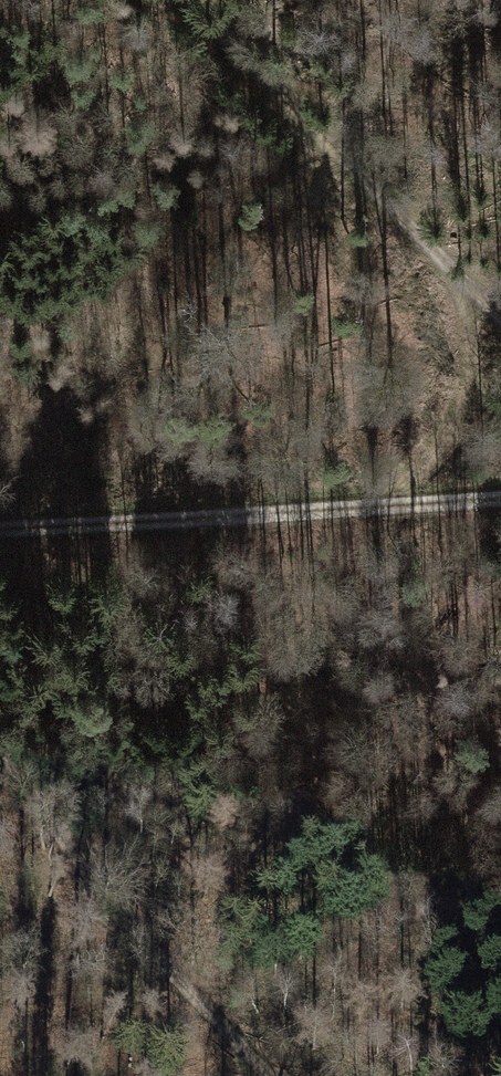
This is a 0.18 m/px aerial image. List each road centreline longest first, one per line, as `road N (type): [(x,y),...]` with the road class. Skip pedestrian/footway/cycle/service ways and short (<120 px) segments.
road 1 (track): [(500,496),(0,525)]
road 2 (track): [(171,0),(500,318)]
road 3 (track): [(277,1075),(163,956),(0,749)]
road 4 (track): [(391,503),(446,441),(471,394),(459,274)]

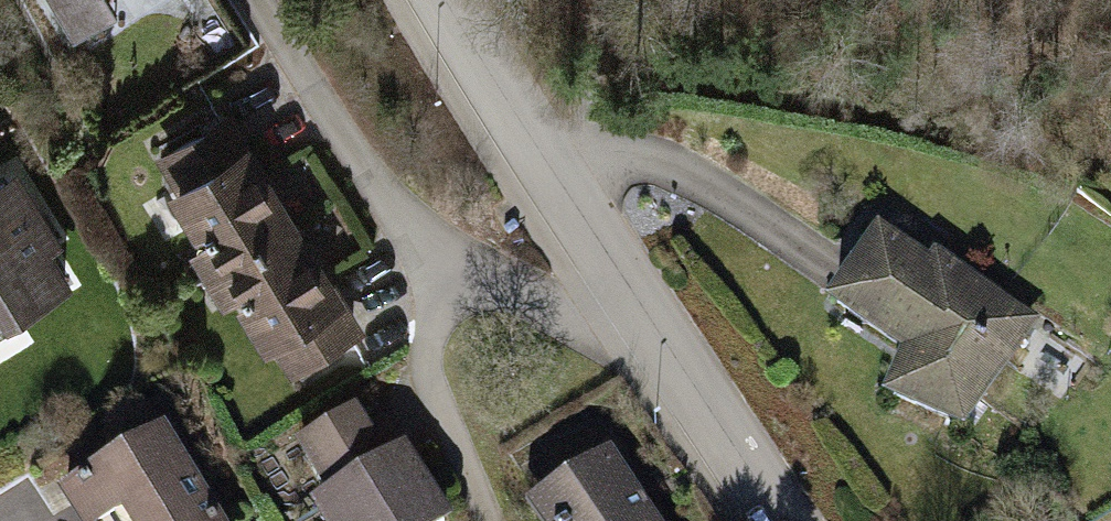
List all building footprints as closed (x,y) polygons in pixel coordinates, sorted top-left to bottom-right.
• • • • •
Pictures are to be left out; all else in the entries above is to be quoted exactly.

| Solution to this problem |
This is a 0.18 m/px aerial image. List each road centreline longest first, one per line, as `road N (type): [(x,y),...]` with the road class. Skip pedestrian/footway/cycle/service ways and short (<120 px) segments.
road 1 (track): [(500,496),(0,525)]
road 2 (track): [(171,0),(500,318)]
road 3 (track): [(277,1075),(163,956),(0,749)]
road 4 (track): [(391,503),(446,441),(471,394),(459,274)]

List all building footprints as closed (x,y) polygons in pixel coordinates, sorted top-left to bottom-right.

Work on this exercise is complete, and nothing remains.